* [What you have to do] Your job is to retype the records exactly while dropping every picture.

-- Entries shown follows --

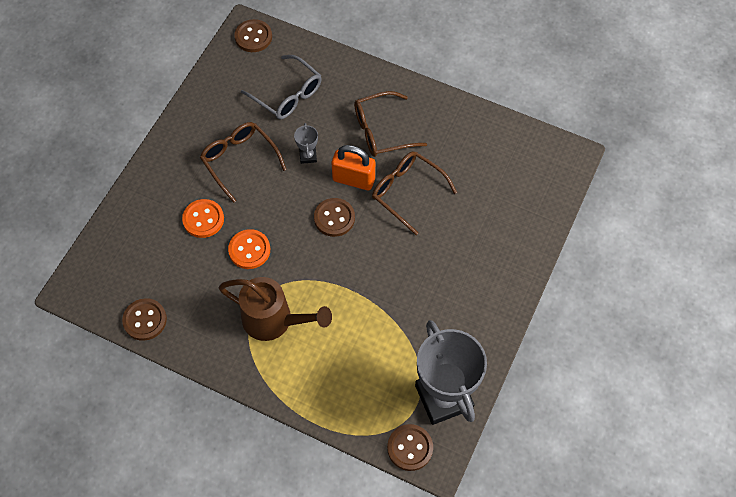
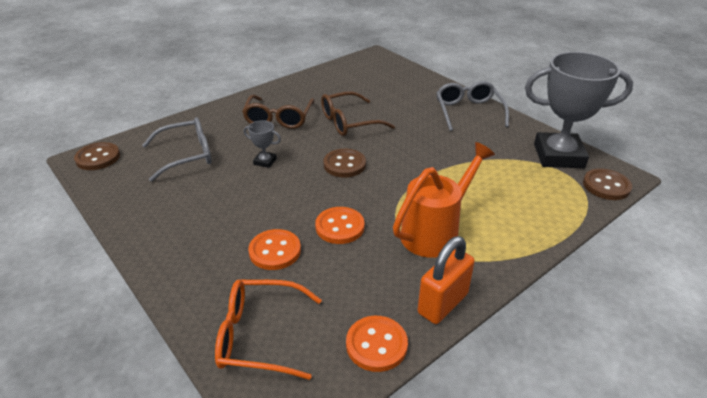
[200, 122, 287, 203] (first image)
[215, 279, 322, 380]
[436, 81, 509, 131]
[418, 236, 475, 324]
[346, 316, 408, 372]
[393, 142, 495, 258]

-- Entries shown concluded --

* [Result]
[200, 122, 287, 203] (first image)
[215, 279, 322, 380]
[436, 81, 509, 131]
[418, 236, 475, 324]
[346, 316, 408, 372]
[393, 142, 495, 258]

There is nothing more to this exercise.